§ RECORD EXCERPTS
□ □ □
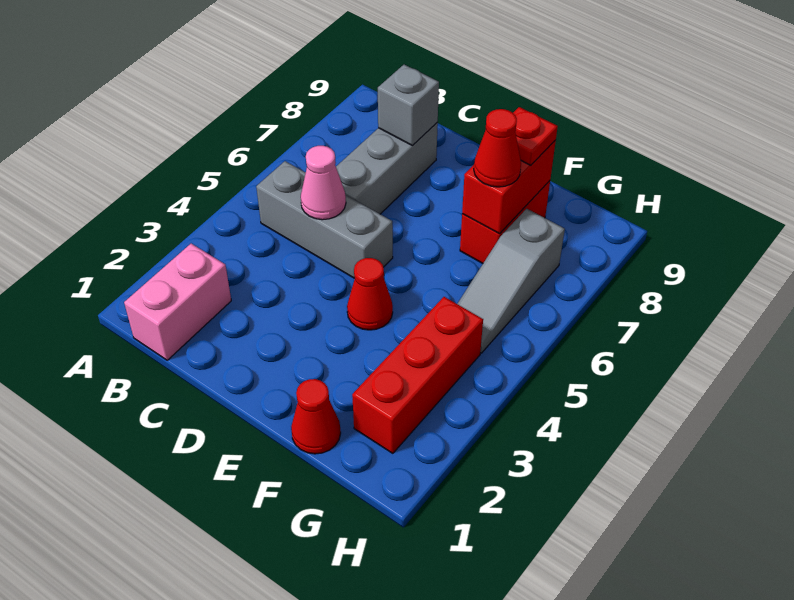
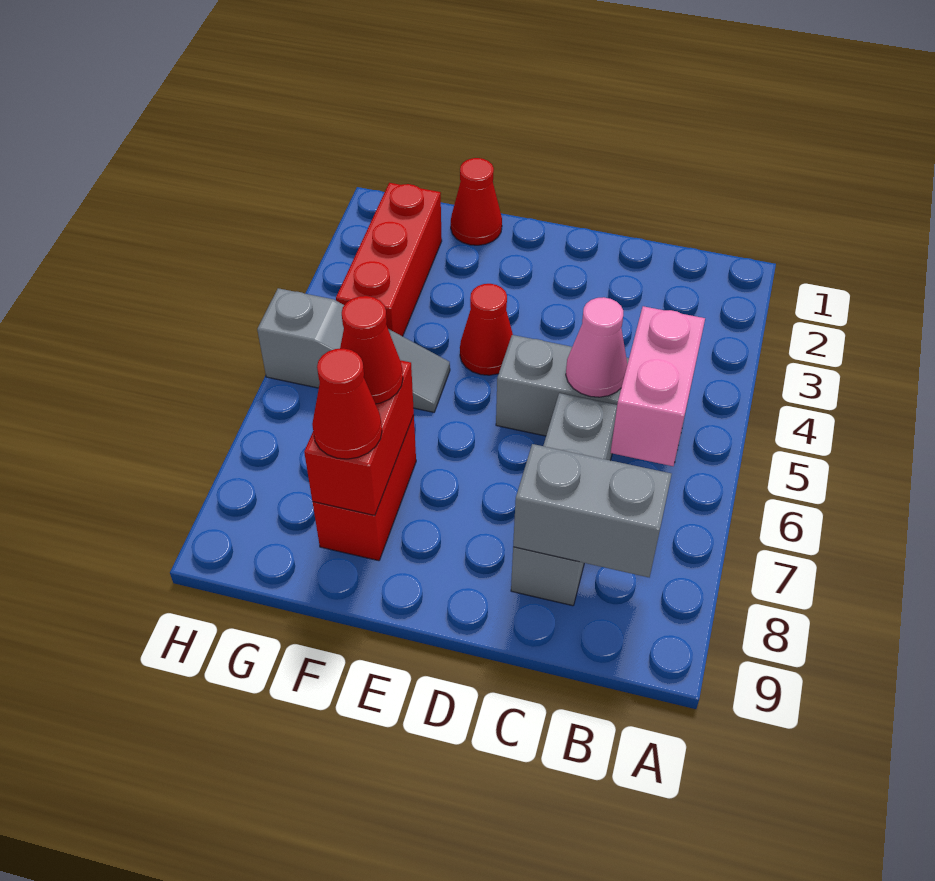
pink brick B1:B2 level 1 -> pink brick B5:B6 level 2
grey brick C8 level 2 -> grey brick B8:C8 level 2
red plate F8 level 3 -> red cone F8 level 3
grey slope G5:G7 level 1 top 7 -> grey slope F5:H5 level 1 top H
□ □ □
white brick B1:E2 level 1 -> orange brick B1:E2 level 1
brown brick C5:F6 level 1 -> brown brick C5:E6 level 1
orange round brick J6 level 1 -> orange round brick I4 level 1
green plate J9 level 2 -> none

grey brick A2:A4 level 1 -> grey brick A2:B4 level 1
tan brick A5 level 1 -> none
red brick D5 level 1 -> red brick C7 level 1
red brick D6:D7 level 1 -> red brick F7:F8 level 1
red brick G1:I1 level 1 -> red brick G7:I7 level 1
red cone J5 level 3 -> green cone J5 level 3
□ □ □
§ INSTRUCTIONS TO FOLLOW
Across the entries above, work out how many lines include the string "orange", and report only that figure.

§ WRITTEN ANSWER
2